[Dataset]:
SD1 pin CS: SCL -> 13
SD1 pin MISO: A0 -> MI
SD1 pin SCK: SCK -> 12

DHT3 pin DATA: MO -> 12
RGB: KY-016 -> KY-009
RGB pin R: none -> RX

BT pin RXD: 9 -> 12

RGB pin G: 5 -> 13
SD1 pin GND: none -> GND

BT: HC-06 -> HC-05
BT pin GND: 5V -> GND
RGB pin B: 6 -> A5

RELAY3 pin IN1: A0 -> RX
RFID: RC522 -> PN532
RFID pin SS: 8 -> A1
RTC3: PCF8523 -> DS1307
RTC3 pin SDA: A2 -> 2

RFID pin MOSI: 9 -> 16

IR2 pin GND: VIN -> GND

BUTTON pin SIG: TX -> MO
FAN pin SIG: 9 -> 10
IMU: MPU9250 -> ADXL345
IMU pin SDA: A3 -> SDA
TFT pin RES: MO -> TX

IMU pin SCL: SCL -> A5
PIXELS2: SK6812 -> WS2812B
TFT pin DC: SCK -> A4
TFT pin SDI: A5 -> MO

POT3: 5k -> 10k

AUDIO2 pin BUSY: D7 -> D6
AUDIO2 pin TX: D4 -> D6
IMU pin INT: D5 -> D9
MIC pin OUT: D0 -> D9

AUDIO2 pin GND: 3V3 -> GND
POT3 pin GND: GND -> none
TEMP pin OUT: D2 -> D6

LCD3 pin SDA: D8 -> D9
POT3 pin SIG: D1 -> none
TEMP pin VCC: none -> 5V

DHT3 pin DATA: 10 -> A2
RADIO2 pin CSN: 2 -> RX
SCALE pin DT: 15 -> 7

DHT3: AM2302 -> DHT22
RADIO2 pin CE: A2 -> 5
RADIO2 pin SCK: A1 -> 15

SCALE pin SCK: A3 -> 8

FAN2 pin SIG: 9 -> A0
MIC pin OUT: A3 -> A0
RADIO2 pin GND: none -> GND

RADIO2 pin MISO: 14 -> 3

[What the task requires]:
Go through the listing, and whenever a line contains the string "MISO", copy that line.

[Exercise response]:
SD1 pin MISO: A0 -> MI
RADIO2 pin MISO: 14 -> 3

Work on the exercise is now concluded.